Task item:
Your answer should hold exactly the lines from the line containing "(512, 276) = (445, 477): turquoise" through the end of the entries that follow.
++++
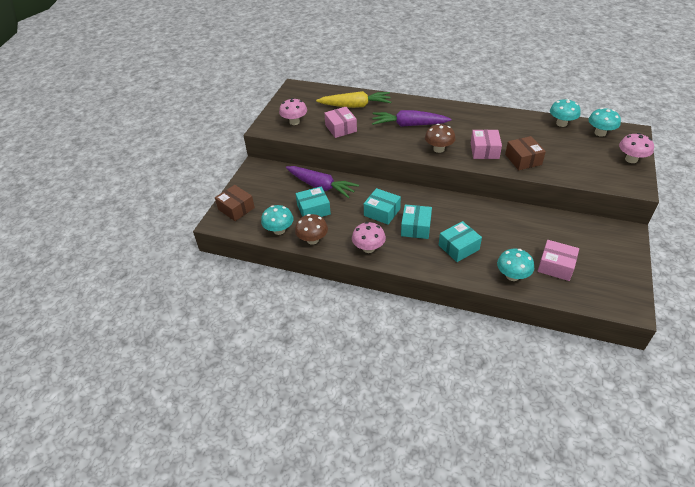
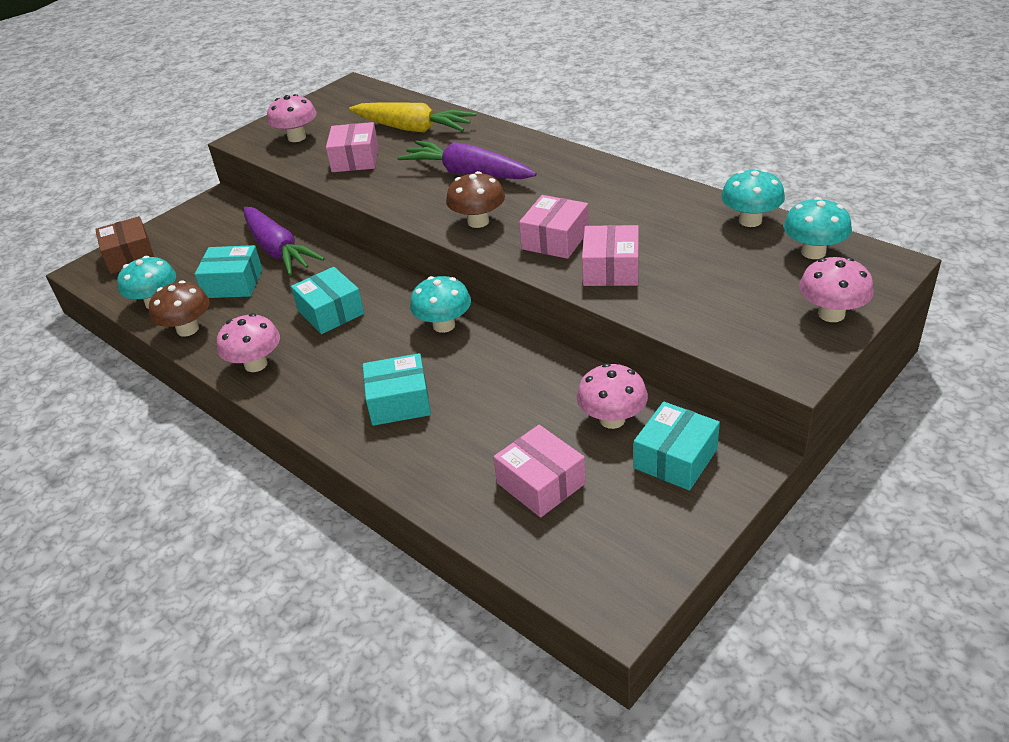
camera: 25 degrees right, 5 degrees down
(415, 227) = (360, 350): turquoise box -> turquoise box (675, 458)
(512, 276) = (445, 477): turquoise mushroom -> turquoise mushroom (444, 325)
(523, 159) = (611, 269): brown box -> pink box
(560, 229) = (612, 419): none -> pink mushroom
++++
Final answer:
(512, 276) = (445, 477): turquoise mushroom -> turquoise mushroom (444, 325)
(523, 159) = (611, 269): brown box -> pink box
(560, 229) = (612, 419): none -> pink mushroom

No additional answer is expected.